**Aim of the task**
Set down a faithful copy of every record, and skip the pictures in it.

*** Record set ***

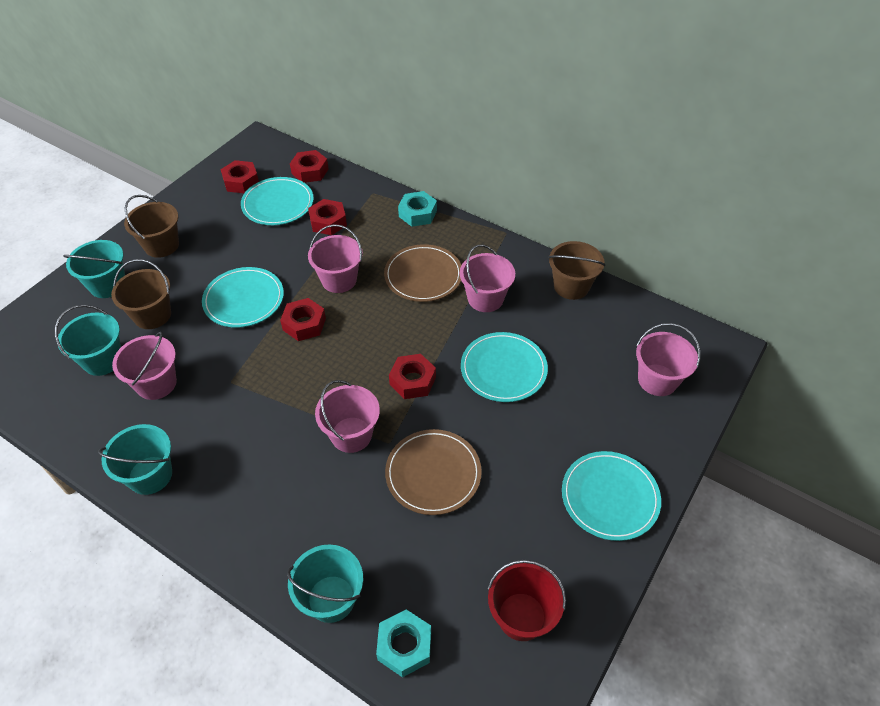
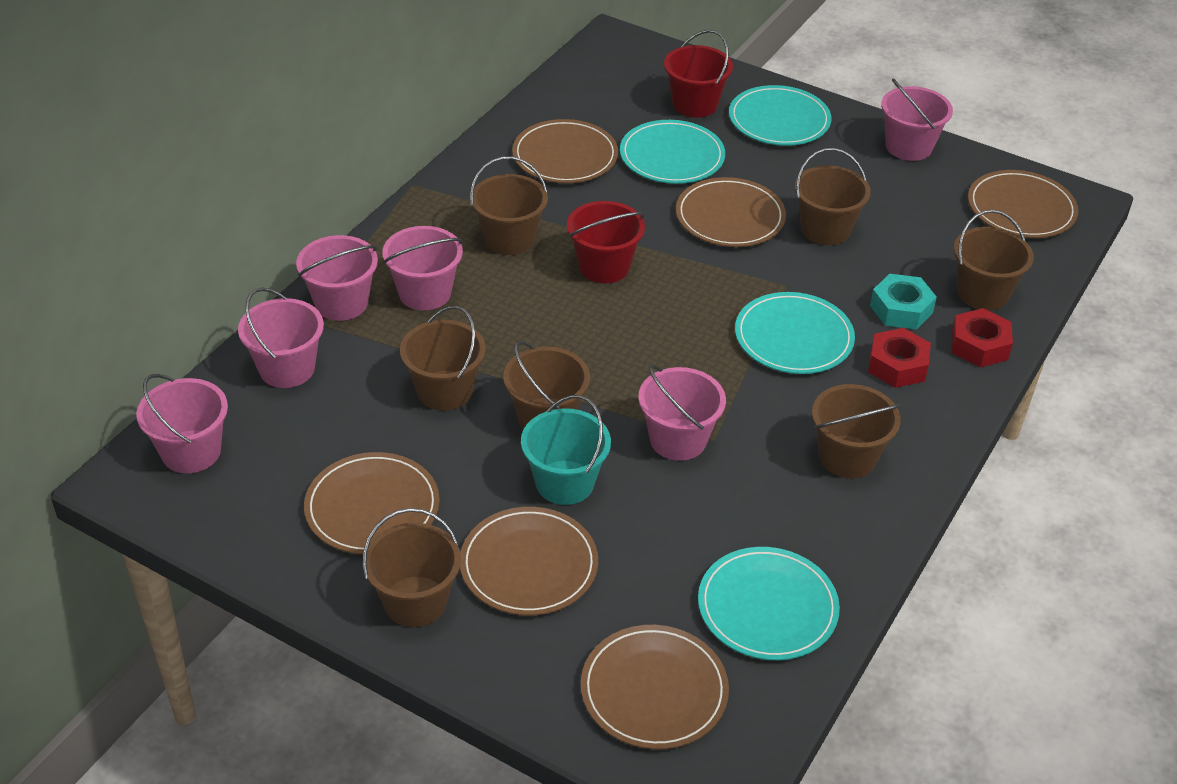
brown bucket: 3 -> 7
brown plate: 2 -> 6
pink bucket: 5 -> 6
red bucket: 1 -> 2
red nut: 5 -> 2
turquoise bucket: 4 -> 1
turquoise nut: 2 -> 1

***

**Exercise answer**
brown bucket: 3 -> 7
brown plate: 2 -> 6
pink bucket: 5 -> 6
red bucket: 1 -> 2
red nut: 5 -> 2
turquoise bucket: 4 -> 1
turquoise nut: 2 -> 1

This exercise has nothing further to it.